**Exercise instructions**
Every line of the data that includes "none" should be copied out.

Object change listings:

▼

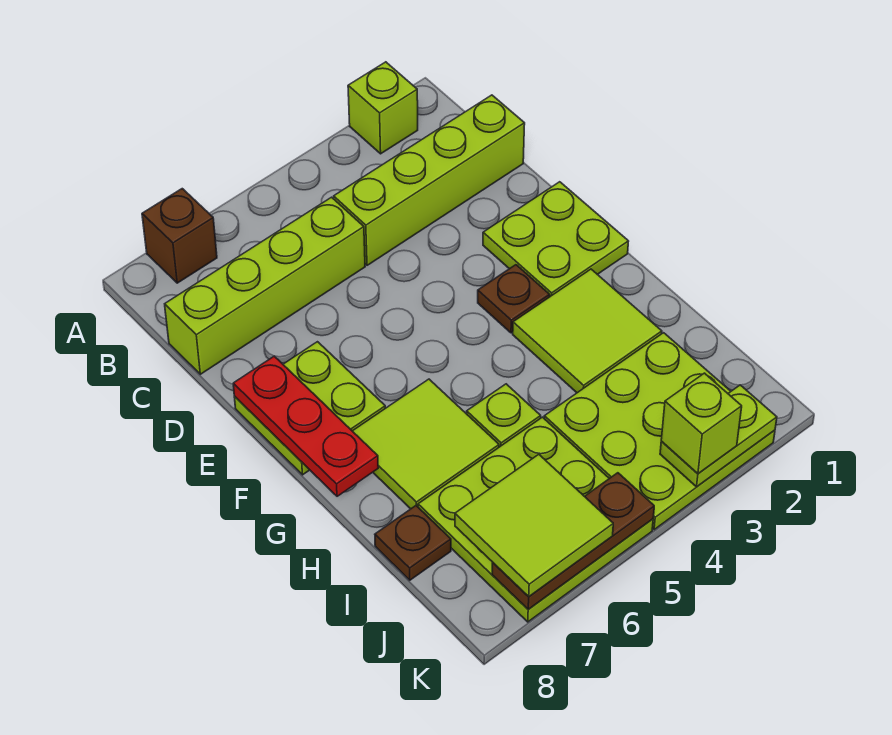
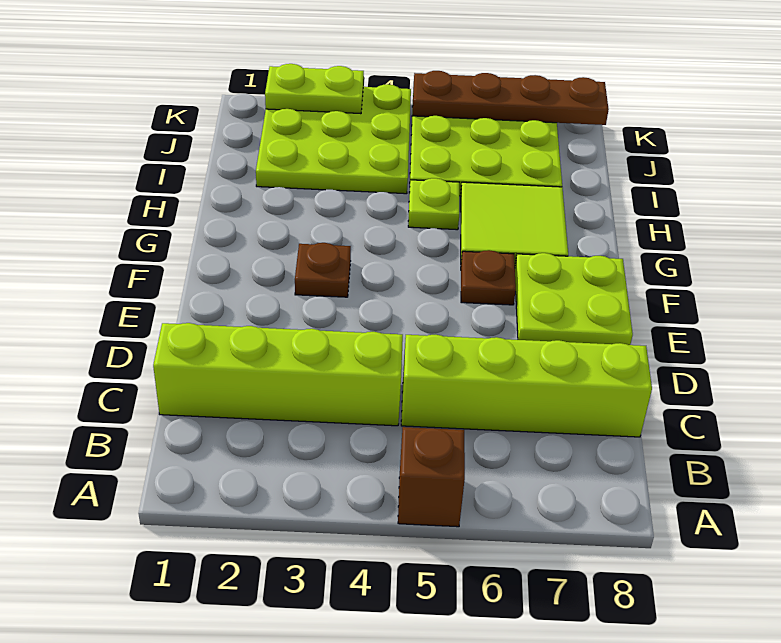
lime brick A2 level 1 -> none
brown brick A7 level 1 -> brown brick A5 level 1
lime plate E1:F2 level 1 -> none
red plate E8:G8 level 2 -> none
lime tile G2:H3 level 1 -> none
brown plate I8 level 1 -> brown plate F6 level 1
lime tile J6:K7 level 3 -> none
lime brick K3 level 3 -> none
brown plate K5:K7 level 2 -> brown plate K5:K8 level 2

▲

**Your solution**
lime brick A2 level 1 -> none
lime plate E1:F2 level 1 -> none
red plate E8:G8 level 2 -> none
lime tile G2:H3 level 1 -> none
lime tile J6:K7 level 3 -> none
lime brick K3 level 3 -> none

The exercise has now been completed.